* _ABOUT THIS TASK_: Give again, word for word, every line below from the one that has "red brick F5 level 2 -> red brick D8 level 2" through the one that has "red plate D8:E10", both included, and no others.

* _DATASET RECORDS_:
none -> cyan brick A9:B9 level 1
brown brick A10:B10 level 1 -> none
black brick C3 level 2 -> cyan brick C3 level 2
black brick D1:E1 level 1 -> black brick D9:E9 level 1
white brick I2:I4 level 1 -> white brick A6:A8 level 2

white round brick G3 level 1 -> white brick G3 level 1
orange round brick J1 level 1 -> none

==

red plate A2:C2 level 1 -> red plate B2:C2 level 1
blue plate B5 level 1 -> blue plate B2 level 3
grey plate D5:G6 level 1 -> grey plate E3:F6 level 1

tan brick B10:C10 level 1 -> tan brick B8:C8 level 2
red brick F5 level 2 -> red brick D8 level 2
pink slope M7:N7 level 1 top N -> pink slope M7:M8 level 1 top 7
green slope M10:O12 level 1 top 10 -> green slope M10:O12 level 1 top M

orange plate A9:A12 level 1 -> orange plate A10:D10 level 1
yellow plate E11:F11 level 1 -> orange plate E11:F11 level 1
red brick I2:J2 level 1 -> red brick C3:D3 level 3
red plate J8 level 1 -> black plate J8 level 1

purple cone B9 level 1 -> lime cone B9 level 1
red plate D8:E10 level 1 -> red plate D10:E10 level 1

* _SOLUTION TO THE PROBLEM_:
red brick F5 level 2 -> red brick D8 level 2
pink slope M7:N7 level 1 top N -> pink slope M7:M8 level 1 top 7
green slope M10:O12 level 1 top 10 -> green slope M10:O12 level 1 top M

orange plate A9:A12 level 1 -> orange plate A10:D10 level 1
yellow plate E11:F11 level 1 -> orange plate E11:F11 level 1
red brick I2:J2 level 1 -> red brick C3:D3 level 3
red plate J8 level 1 -> black plate J8 level 1

purple cone B9 level 1 -> lime cone B9 level 1
red plate D8:E10 level 1 -> red plate D10:E10 level 1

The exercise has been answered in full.